→ Information supplied
[Start of Attachment]

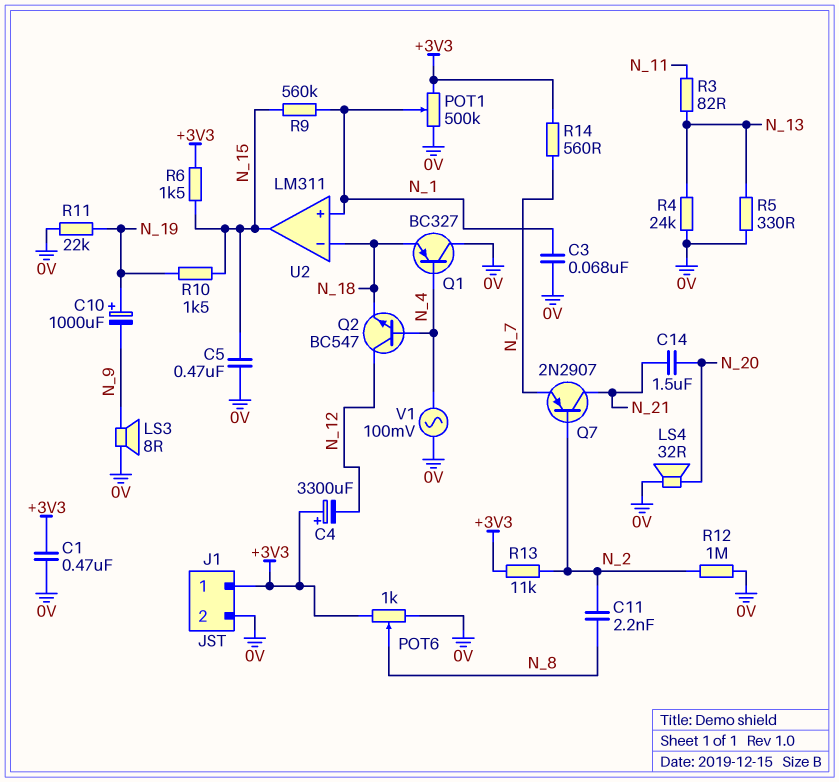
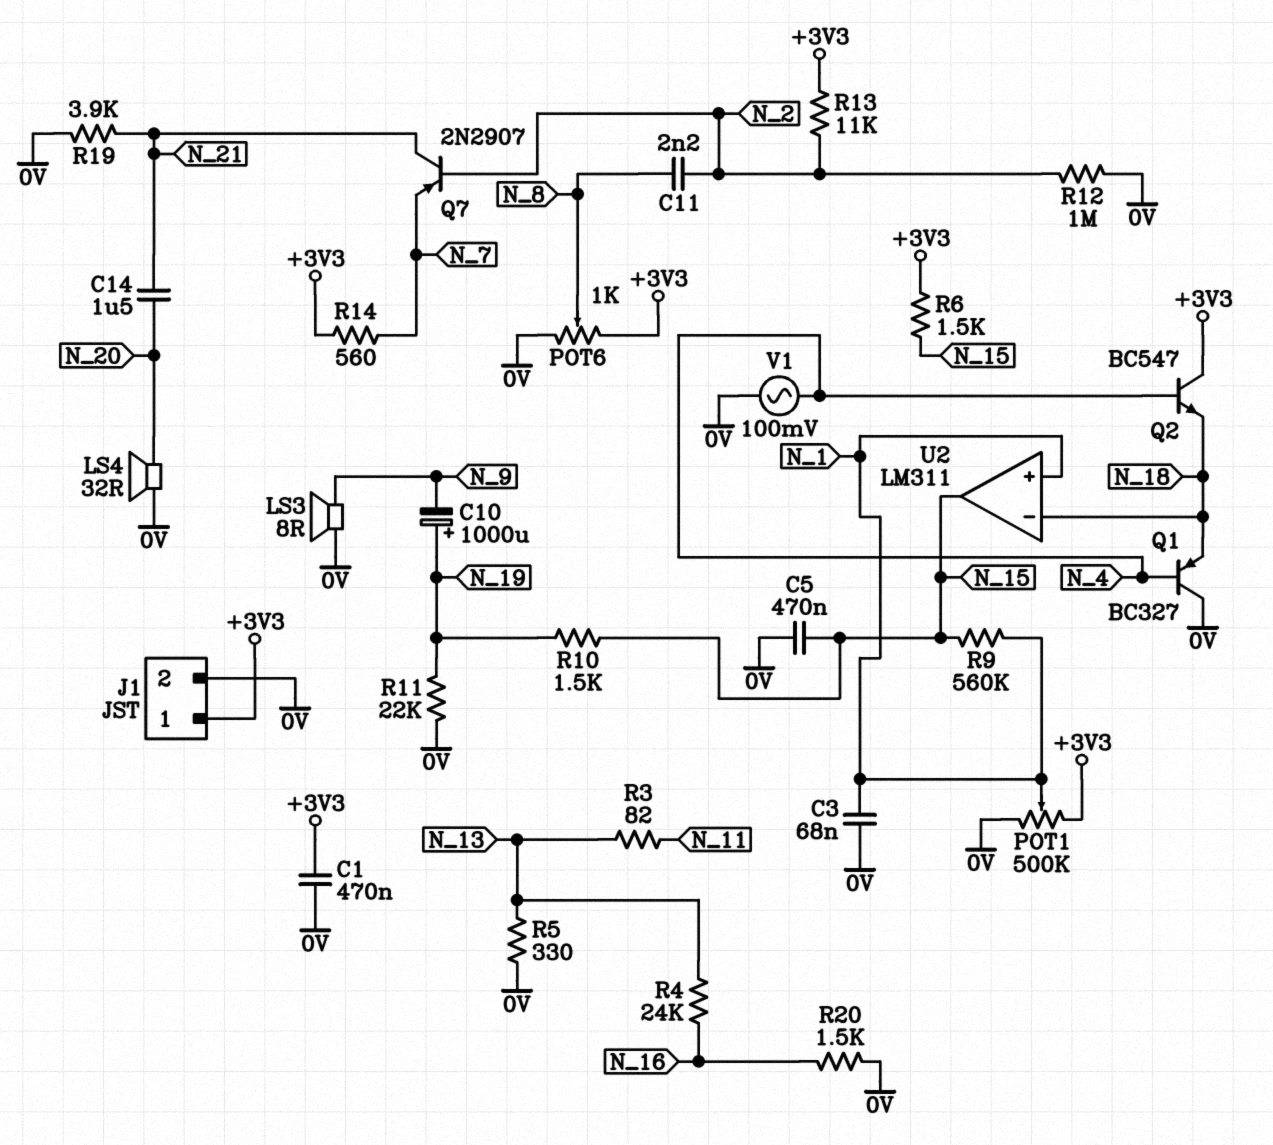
C4: 3300uF (plus +3V3, minus N_12) -> none
Q2: NPN BC547 (B N_4, C N_12, E N_18) -> NPN BC547 (B N_4, C +3V3, E N_18)
R4: 24k (0V, N_13) -> 24k (N_13, N_16)
R19: none -> 3.9k (0V, N_21)
R20: none -> 1.5k (0V, N_16)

[End of Attachment]

→ Prompt
Copy the records above exactly. The pictures are not part of the copy.

→ Written response
C4: 3300uF (plus +3V3, minus N_12) -> none
Q2: NPN BC547 (B N_4, C N_12, E N_18) -> NPN BC547 (B N_4, C +3V3, E N_18)
R4: 24k (0V, N_13) -> 24k (N_13, N_16)
R19: none -> 3.9k (0V, N_21)
R20: none -> 1.5k (0V, N_16)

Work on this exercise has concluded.